Reproduce every line that appears below, precisely and completely.

•••

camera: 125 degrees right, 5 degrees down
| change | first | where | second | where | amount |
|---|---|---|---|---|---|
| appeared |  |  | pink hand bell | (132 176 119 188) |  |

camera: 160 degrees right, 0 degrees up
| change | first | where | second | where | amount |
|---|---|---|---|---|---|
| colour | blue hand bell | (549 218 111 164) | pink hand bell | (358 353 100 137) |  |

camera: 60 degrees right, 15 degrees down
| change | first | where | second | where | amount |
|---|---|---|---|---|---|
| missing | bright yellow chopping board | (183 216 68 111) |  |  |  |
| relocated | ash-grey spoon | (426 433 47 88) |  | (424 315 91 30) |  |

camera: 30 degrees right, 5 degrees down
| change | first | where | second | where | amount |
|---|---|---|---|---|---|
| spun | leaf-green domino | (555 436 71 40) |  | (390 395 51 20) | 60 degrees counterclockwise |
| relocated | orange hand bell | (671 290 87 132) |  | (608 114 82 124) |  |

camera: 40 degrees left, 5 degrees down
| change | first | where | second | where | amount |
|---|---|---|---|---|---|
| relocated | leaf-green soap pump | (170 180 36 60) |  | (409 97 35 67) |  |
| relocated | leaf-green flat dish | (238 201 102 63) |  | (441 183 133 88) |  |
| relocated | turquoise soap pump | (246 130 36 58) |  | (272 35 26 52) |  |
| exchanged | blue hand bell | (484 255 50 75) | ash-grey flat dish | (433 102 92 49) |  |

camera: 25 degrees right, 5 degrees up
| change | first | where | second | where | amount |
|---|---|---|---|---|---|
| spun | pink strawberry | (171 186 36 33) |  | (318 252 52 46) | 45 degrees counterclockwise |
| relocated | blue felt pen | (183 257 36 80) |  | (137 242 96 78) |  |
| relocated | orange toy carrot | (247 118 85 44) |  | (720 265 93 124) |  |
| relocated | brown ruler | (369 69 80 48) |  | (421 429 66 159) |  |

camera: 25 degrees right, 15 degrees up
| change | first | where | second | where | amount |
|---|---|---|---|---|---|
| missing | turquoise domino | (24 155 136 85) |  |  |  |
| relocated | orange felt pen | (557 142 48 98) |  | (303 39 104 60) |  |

•••

* Solution to this exercise
camera: 125 degrees right, 5 degrees down
| change | first | where | second | where | amount |
|---|---|---|---|---|---|
| appeared |  |  | pink hand bell | (132 176 119 188) |  |

camera: 160 degrees right, 0 degrees up
| change | first | where | second | where | amount |
|---|---|---|---|---|---|
| colour | blue hand bell | (549 218 111 164) | pink hand bell | (358 353 100 137) |  |

camera: 60 degrees right, 15 degrees down
| change | first | where | second | where | amount |
|---|---|---|---|---|---|
| missing | bright yellow chopping board | (183 216 68 111) |  |  |  |
| relocated | ash-grey spoon | (426 433 47 88) |  | (424 315 91 30) |  |

camera: 30 degrees right, 5 degrees down
| change | first | where | second | where | amount |
|---|---|---|---|---|---|
| spun | leaf-green domino | (555 436 71 40) |  | (390 395 51 20) | 60 degrees counterclockwise |
| relocated | orange hand bell | (671 290 87 132) |  | (608 114 82 124) |  |

camera: 40 degrees left, 5 degrees down
| change | first | where | second | where | amount |
|---|---|---|---|---|---|
| relocated | leaf-green soap pump | (170 180 36 60) |  | (409 97 35 67) |  |
| relocated | leaf-green flat dish | (238 201 102 63) |  | (441 183 133 88) |  |
| relocated | turquoise soap pump | (246 130 36 58) |  | (272 35 26 52) |  |
| exchanged | blue hand bell | (484 255 50 75) | ash-grey flat dish | (433 102 92 49) |  |

camera: 25 degrees right, 5 degrees up
| change | first | where | second | where | amount |
|---|---|---|---|---|---|
| spun | pink strawberry | (171 186 36 33) |  | (318 252 52 46) | 45 degrees counterclockwise |
| relocated | blue felt pen | (183 257 36 80) |  | (137 242 96 78) |  |
| relocated | orange toy carrot | (247 118 85 44) |  | (720 265 93 124) |  |
| relocated | brown ruler | (369 69 80 48) |  | (421 429 66 159) |  |

camera: 25 degrees right, 15 degrees up
| change | first | where | second | where | amount |
|---|---|---|---|---|---|
| missing | turquoise domino | (24 155 136 85) |  |  |  |
| relocated | orange felt pen | (557 142 48 98) |  | (303 39 104 60) |  |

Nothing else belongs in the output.